▸ **YOUR TASK**: An exact restatement is required. Cover only the lines of the records from the first through the line with "camera: 15 degrees left, 5 degrees up", and skip pictures.

▸ **Scene change data**:

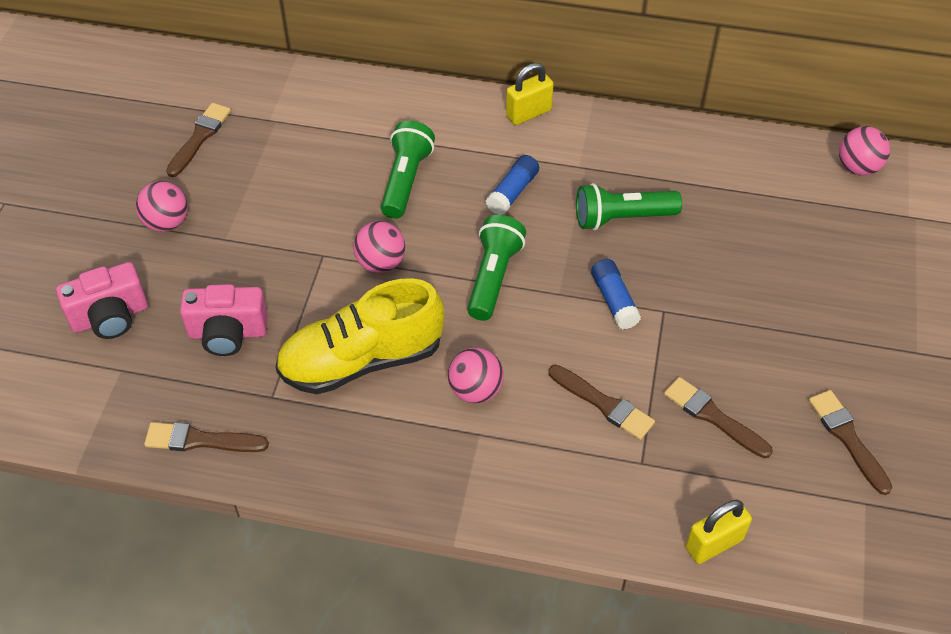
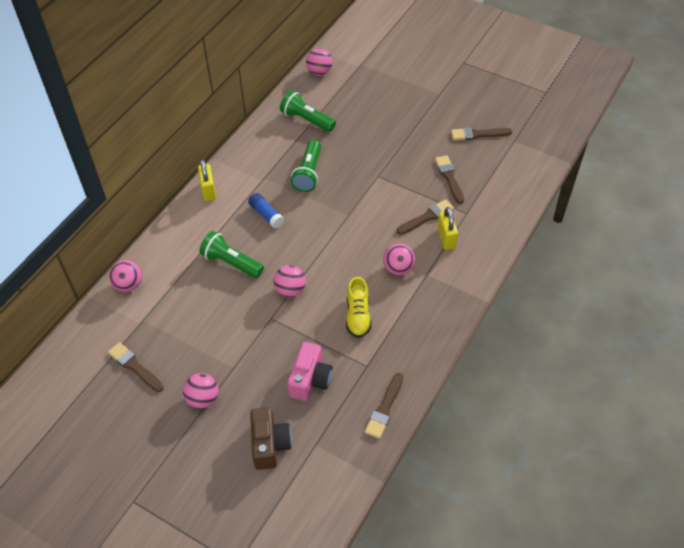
camera: 70 degrees left, 0 degrees up
(110, 317) = (270, 445): pink camera -> brown camera
(327, 88) = (129, 285): none -> pink ball
(362, 360) = (358, 316): yellow shoe -> yellow shoe, size x0.58
(493, 277) = (324, 240): green flashlight -> green flashlight (307, 120)
(614, 300) = (363, 193): blue glue stick -> none
(713, 416) = (449, 177): brown brush -> brown brush turned 105 degrees clockwise
(714, 543) = (519, 200): yellow padlock -> yellow padlock (446, 238)

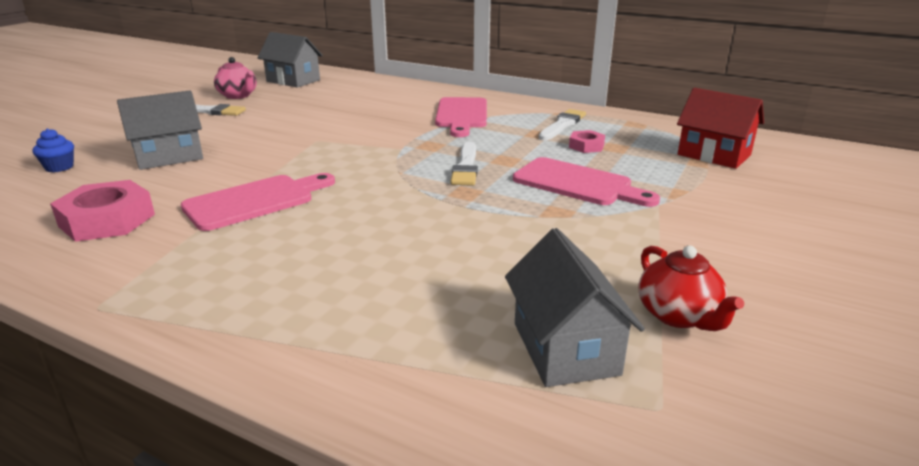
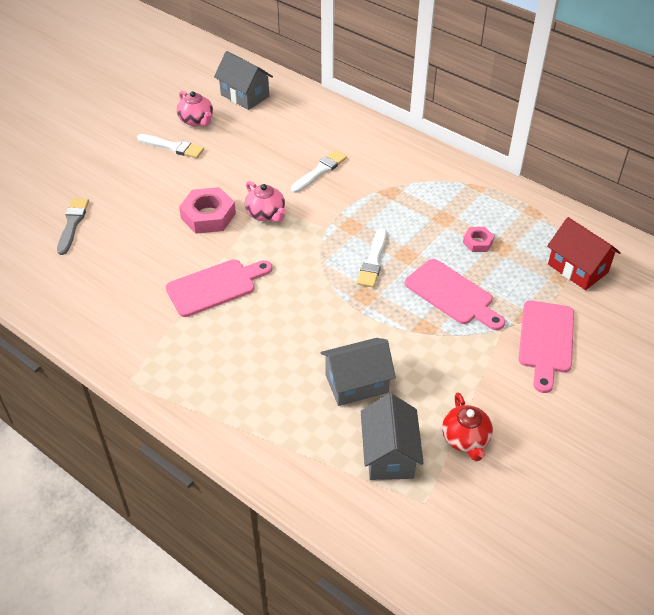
camera: 10 degrees right, 20 degrees up
(59, 167) = (72, 224): blue cupcake -> grey brush
(107, 220) = (119, 296): pink nut -> pink nut (208, 216)
(169, 157) = (149, 218): grey house -> grey house (356, 383)
(323, 144) = (266, 214): none -> pink teapot
(462, 115) = (387, 178): pink cutting board -> pink cutting board (546, 341)
(562, 125) = (469, 205): white brush -> white brush (320, 171)

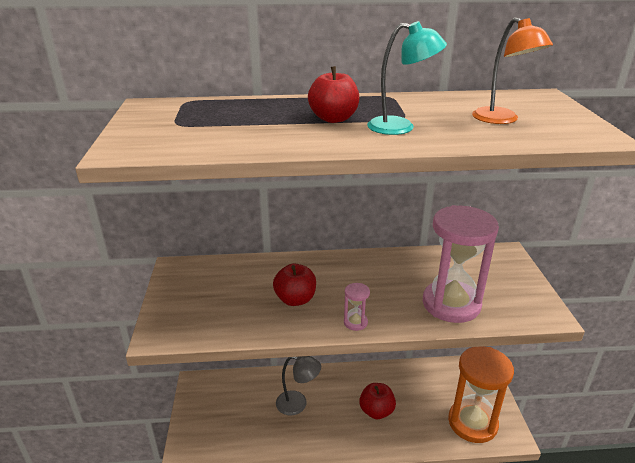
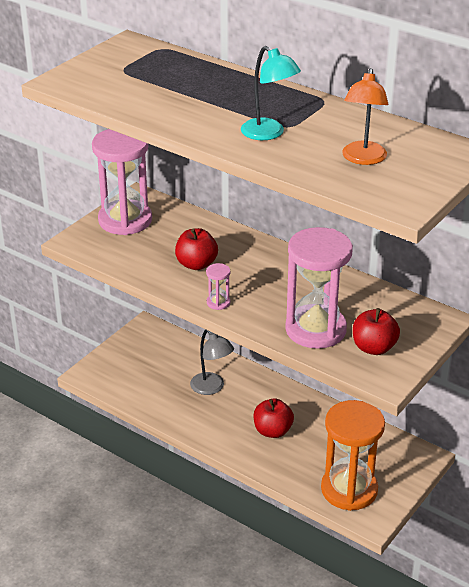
camera: 40 degrees right, 5 degrees up
(187, 292) = (125, 220): none -> pink hourglass
(333, 119) = (235, 107): red apple -> red apple (374, 348)

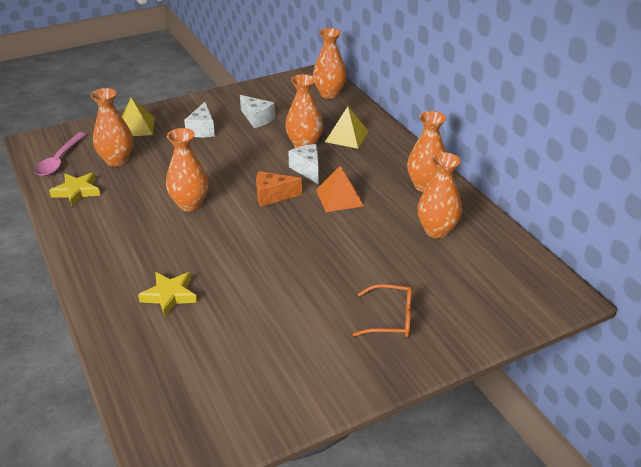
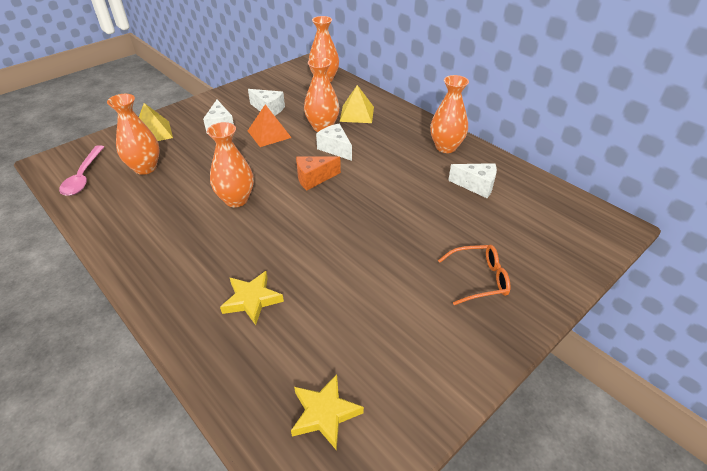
camera: 15 degrees left, 5 degrees up
(77, 191) = (112, 206): yellow star -> yellow star (324, 413)
(339, 197) = (376, 170): orange pyramid -> orange pyramid (269, 134)
(436, 231) = (476, 186): orange vase -> white cheese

▸ **ANSWER TO THIS PROBLEM**:
camera: 70 degrees left, 0 degrees up
(110, 317) = (270, 445): pink camera -> brown camera
(327, 88) = (129, 285): none -> pink ball
(362, 360) = (358, 316): yellow shoe -> yellow shoe, size x0.58
(493, 277) = (324, 240): green flashlight -> green flashlight (307, 120)
(614, 300) = (363, 193): blue glue stick -> none
(713, 416) = (449, 177): brown brush -> brown brush turned 105 degrees clockwise
(714, 543) = (519, 200): yellow padlock -> yellow padlock (446, 238)

camera: 10 degrees right, 20 degrees up
(59, 167) = (72, 224): blue cupcake -> grey brush
(107, 220) = (119, 296): pink nut -> pink nut (208, 216)
(169, 157) = (149, 218): grey house -> grey house (356, 383)
(323, 144) = (266, 214): none -> pink teapot
(462, 115) = (387, 178): pink cutting board -> pink cutting board (546, 341)
(562, 125) = (469, 205): white brush -> white brush (320, 171)

camera: 40 degrees right, 5 degrees up
(187, 292) = (125, 220): none -> pink hourglass
(333, 119) = (235, 107): red apple -> red apple (374, 348)

camera: 15 degrees left, 5 degrees up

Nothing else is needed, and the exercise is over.